What you have to do
In the records below, find the line with "appeared: grey_kodibepul <491, 281>;" and the line with "relocated: black_parenivok <382, 352>". Print both exactly, along with every line between them, and no other line.

== Segment start ==

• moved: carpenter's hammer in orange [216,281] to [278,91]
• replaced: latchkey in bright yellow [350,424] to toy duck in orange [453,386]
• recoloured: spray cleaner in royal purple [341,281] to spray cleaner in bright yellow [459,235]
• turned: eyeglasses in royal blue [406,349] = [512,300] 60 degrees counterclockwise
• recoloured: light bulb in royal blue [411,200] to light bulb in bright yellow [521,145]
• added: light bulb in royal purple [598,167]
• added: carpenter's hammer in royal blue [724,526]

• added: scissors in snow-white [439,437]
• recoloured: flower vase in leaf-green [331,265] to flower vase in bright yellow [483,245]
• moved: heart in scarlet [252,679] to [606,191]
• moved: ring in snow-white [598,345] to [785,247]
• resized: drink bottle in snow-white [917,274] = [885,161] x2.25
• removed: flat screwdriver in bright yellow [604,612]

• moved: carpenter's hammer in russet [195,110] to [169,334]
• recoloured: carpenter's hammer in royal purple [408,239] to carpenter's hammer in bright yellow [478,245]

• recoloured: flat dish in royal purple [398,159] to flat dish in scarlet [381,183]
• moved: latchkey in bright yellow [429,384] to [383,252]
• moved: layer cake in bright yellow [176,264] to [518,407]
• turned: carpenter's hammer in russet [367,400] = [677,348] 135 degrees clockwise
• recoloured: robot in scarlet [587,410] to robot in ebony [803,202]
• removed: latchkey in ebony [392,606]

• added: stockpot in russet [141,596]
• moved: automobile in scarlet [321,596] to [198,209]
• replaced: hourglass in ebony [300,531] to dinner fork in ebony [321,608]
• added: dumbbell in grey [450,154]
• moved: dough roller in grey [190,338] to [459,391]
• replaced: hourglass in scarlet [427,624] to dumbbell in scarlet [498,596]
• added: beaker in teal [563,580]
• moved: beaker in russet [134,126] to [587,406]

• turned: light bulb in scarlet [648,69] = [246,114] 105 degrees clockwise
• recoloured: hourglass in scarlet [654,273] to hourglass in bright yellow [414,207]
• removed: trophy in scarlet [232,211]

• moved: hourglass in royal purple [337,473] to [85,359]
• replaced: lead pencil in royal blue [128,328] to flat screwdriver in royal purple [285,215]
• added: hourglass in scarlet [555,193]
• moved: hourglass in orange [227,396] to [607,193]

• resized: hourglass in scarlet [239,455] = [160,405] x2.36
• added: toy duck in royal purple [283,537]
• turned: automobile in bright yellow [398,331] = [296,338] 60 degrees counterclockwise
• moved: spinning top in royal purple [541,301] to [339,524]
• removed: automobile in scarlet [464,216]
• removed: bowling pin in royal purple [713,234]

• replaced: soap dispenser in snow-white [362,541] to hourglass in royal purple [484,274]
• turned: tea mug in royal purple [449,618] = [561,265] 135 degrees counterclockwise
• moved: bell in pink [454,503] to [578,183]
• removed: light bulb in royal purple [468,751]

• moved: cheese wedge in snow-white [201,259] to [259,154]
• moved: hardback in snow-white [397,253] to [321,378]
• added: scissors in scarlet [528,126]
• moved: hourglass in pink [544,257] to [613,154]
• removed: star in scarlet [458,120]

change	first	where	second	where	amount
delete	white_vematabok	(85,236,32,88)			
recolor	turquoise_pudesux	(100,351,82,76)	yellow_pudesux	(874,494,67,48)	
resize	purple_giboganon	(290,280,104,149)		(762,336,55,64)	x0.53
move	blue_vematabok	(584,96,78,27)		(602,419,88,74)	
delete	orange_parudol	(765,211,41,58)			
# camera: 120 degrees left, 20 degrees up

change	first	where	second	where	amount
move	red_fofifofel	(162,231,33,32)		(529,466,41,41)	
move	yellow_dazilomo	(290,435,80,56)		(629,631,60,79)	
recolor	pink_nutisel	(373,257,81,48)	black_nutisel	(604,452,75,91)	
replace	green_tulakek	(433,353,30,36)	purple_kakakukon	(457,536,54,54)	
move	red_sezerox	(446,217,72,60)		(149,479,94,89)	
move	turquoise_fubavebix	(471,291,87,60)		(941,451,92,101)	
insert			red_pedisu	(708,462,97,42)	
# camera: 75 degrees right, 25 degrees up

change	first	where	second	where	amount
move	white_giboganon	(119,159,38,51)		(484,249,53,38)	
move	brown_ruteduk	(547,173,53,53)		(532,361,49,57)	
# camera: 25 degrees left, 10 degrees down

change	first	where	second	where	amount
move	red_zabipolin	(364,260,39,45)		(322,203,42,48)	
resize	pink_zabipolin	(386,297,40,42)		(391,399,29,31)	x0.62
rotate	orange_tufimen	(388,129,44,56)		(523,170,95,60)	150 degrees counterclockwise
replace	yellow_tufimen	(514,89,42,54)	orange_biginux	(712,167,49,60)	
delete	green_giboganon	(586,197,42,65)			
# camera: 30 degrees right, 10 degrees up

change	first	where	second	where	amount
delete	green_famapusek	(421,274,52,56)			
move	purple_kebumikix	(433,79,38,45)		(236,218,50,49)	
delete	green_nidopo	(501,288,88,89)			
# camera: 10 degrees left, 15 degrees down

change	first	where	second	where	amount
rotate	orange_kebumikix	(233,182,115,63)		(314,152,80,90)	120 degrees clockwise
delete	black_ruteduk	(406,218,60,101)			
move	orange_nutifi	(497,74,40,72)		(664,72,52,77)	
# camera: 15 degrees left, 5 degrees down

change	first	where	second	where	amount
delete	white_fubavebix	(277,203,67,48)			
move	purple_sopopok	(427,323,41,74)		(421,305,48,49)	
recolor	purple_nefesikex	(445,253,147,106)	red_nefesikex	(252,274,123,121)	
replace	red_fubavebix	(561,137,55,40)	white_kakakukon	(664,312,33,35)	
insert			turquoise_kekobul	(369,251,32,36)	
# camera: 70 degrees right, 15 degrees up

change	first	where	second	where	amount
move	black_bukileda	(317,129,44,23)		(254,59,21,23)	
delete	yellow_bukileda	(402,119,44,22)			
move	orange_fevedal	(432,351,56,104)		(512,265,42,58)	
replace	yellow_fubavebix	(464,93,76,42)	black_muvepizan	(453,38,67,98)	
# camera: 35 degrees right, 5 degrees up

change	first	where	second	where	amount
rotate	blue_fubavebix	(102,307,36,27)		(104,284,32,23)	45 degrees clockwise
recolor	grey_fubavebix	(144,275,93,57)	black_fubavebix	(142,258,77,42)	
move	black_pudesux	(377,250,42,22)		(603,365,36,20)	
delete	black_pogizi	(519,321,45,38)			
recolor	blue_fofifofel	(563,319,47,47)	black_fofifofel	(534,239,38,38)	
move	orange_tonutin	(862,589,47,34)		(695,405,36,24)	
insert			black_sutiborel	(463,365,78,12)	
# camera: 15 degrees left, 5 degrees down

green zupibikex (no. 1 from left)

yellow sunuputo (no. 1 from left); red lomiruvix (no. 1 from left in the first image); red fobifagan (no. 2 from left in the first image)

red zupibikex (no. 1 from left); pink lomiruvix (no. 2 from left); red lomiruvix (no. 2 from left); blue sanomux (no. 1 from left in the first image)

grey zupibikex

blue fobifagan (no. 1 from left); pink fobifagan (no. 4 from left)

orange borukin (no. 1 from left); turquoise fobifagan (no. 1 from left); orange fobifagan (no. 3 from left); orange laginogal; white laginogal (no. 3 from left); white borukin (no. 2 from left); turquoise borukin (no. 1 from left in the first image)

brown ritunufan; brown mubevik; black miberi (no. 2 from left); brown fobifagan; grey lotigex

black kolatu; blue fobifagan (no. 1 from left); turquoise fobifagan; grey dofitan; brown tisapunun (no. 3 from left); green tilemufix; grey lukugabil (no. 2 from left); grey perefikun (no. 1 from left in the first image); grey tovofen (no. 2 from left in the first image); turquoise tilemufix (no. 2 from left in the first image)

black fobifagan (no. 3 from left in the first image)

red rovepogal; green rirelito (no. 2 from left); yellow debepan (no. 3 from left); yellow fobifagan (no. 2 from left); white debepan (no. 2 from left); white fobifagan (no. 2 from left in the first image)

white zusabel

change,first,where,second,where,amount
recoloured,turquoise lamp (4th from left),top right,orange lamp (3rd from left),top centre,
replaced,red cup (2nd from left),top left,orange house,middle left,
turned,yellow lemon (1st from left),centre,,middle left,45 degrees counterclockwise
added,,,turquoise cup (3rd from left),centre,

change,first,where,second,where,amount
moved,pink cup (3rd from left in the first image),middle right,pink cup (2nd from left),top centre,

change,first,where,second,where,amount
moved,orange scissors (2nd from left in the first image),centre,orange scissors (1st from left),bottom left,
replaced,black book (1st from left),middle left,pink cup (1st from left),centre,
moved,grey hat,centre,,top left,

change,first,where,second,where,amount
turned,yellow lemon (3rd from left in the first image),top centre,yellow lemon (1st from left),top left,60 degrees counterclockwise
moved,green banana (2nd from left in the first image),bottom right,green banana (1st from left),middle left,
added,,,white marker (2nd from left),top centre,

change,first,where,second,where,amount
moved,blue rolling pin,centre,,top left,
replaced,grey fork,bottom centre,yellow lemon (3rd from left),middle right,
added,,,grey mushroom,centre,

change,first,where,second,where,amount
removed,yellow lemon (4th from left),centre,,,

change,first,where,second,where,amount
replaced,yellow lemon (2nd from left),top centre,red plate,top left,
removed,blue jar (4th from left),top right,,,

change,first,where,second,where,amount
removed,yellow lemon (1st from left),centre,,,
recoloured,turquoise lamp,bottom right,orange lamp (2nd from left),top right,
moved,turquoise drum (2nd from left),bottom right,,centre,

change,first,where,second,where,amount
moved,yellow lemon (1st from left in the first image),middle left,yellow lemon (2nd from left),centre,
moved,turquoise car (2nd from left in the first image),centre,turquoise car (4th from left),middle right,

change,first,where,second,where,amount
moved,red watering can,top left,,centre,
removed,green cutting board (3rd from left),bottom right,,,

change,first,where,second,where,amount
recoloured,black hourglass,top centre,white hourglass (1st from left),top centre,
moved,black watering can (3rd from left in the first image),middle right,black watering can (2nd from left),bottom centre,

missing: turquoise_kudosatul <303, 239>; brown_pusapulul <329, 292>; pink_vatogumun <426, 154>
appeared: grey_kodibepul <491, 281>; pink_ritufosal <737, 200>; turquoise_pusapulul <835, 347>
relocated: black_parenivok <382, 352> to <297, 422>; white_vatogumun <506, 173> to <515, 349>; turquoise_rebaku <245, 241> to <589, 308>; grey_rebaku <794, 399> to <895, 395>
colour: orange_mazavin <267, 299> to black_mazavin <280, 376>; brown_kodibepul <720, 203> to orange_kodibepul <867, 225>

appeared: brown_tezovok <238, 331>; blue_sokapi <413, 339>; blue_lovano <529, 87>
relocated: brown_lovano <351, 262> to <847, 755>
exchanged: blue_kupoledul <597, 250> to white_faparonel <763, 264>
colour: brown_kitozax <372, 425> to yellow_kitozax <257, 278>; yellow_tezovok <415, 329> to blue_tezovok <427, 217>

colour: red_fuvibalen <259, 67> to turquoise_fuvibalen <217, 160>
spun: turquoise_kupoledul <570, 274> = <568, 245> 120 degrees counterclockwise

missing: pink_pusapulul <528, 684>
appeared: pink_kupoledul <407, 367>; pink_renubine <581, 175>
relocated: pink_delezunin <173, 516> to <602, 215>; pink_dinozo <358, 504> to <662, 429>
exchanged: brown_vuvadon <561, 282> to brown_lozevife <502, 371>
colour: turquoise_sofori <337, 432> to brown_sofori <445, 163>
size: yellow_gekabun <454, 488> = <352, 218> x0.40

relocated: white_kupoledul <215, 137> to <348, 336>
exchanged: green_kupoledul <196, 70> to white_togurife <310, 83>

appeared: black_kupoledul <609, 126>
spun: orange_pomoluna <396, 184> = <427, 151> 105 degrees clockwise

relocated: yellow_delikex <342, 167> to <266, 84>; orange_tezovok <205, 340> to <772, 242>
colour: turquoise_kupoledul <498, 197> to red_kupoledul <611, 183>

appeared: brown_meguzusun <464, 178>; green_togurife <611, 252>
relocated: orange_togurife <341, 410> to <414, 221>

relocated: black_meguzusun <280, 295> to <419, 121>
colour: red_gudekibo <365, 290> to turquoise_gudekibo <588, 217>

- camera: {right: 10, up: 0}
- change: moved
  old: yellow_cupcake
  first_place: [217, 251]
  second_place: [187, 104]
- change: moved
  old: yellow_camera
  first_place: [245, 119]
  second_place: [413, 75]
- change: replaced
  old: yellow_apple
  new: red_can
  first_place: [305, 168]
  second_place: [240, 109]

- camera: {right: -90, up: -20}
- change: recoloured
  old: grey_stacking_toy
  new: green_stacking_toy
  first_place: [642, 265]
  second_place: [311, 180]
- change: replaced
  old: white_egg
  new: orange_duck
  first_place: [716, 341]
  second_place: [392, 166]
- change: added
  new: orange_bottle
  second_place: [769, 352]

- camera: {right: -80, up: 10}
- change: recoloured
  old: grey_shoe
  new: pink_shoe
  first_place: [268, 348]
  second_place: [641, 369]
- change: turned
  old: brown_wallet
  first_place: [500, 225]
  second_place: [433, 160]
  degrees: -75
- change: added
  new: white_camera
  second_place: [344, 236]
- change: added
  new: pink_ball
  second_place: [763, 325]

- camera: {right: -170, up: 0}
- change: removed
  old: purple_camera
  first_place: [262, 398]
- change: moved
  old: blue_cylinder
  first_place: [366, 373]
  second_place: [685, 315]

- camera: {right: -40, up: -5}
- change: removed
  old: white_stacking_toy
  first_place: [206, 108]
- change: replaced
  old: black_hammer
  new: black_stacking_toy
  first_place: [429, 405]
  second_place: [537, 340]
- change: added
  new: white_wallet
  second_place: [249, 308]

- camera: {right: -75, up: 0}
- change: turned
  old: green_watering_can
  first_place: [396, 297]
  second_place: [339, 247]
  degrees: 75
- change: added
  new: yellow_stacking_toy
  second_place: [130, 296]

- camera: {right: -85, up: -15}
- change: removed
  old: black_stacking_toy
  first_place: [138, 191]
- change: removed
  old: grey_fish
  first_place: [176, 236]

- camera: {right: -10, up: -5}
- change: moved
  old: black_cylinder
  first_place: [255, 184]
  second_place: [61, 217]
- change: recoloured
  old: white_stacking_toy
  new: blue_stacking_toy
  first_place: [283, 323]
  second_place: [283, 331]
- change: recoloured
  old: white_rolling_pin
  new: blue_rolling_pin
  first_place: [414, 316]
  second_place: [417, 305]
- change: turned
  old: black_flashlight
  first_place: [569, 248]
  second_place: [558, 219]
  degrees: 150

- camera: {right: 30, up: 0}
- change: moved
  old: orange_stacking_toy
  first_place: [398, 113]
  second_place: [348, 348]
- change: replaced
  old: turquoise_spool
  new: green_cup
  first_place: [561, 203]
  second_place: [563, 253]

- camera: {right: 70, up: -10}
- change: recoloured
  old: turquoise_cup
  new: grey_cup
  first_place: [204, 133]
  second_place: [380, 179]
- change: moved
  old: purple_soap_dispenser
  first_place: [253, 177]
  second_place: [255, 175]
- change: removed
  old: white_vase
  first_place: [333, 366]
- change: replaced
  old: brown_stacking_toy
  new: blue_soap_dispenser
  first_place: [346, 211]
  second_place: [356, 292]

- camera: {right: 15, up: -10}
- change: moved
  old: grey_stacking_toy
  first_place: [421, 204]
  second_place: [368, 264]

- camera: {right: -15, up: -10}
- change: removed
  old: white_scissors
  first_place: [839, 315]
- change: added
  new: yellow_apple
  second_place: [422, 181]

== Segment end ==

Output below
appeared: grey_kodibepul <491, 281>; pink_ritufosal <737, 200>; turquoise_pusapulul <835, 347>
relocated: black_parenivok <382, 352> to <297, 422>; white_vatogumun <506, 173> to <515, 349>; turquoise_rebaku <245, 241> to <589, 308>; grey_rebaku <794, 399> to <895, 395>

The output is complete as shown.